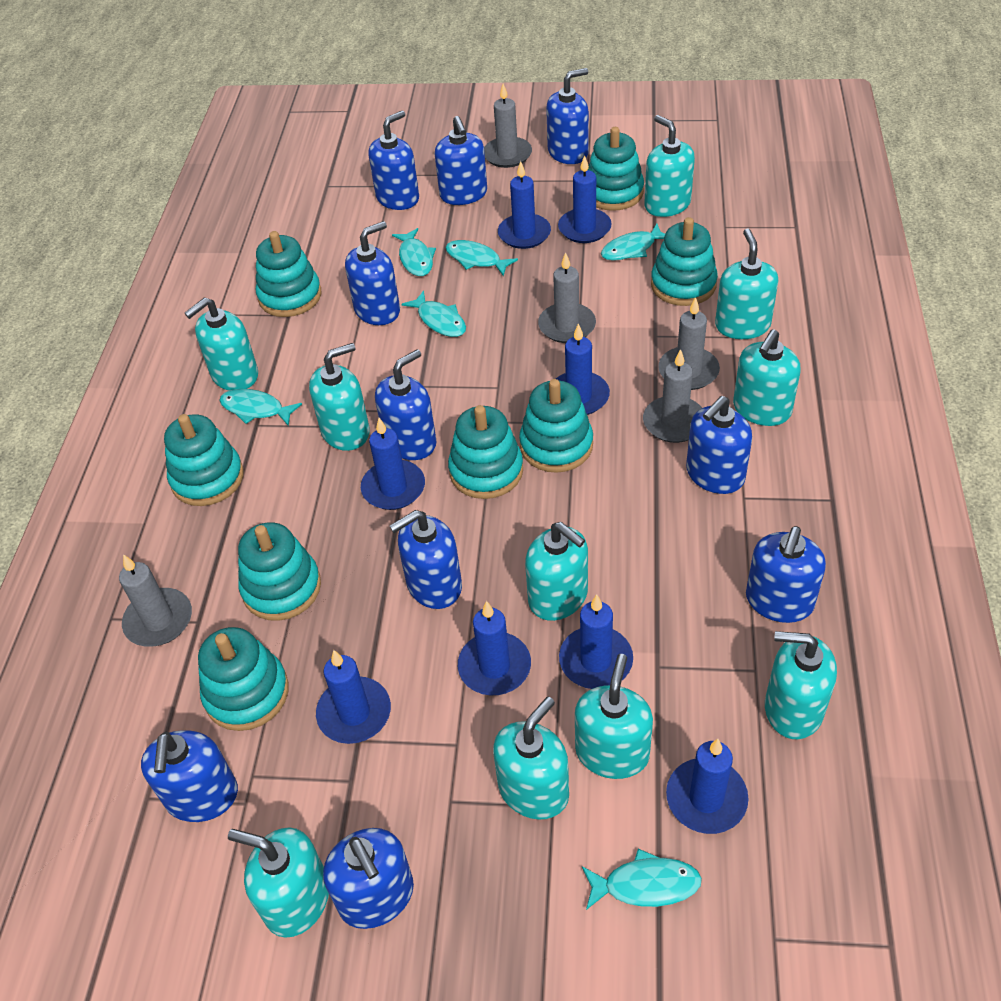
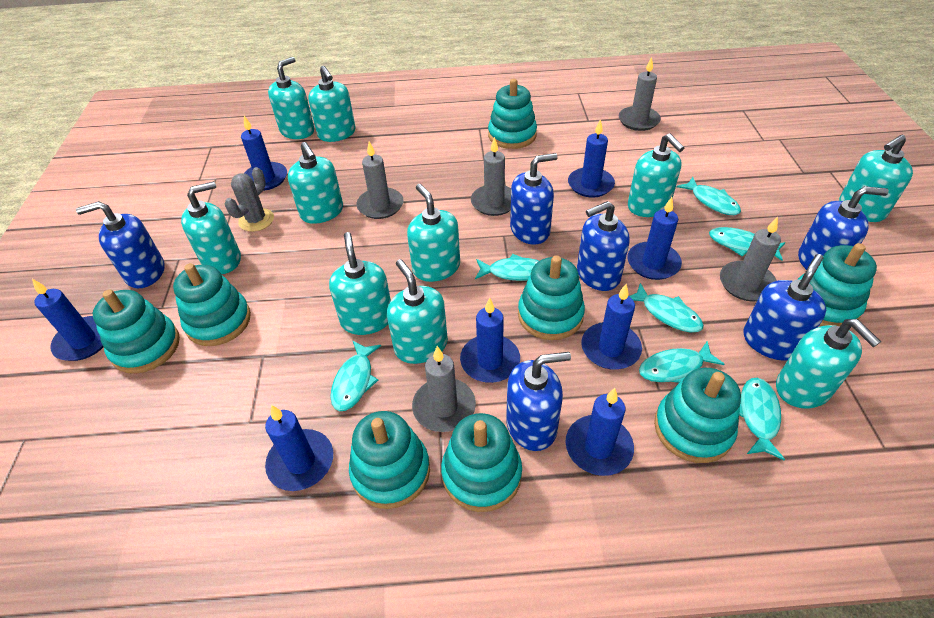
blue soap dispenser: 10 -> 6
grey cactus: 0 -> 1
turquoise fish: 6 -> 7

★ ★ ★ ★ ★

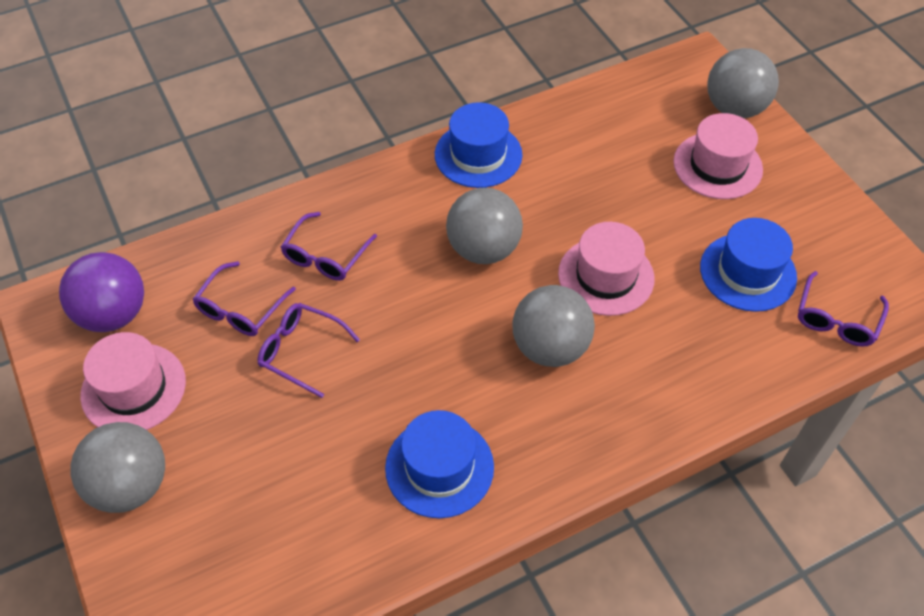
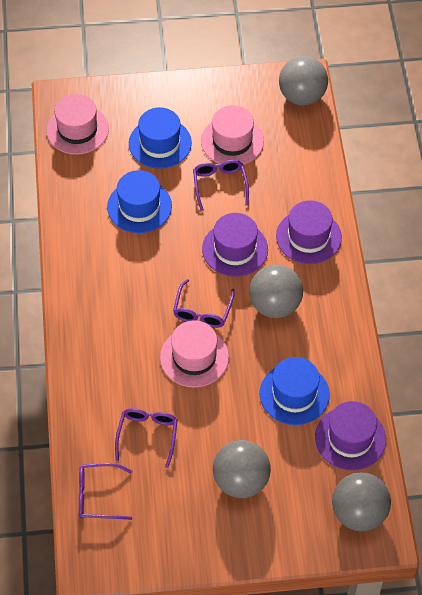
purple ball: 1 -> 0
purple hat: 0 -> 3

★ ★ ★ ★ ★

_WHAT THE TASK REQUIRES:_
Everything above from the line containing "blue soap dispenser: 10 -> 6" through the line containing "turquoise fish: 6 -> 7" must be copied exactly. Nothing outside that range belongs in the answer.

_WRITTEN RESPONSE:_
blue soap dispenser: 10 -> 6
grey cactus: 0 -> 1
turquoise fish: 6 -> 7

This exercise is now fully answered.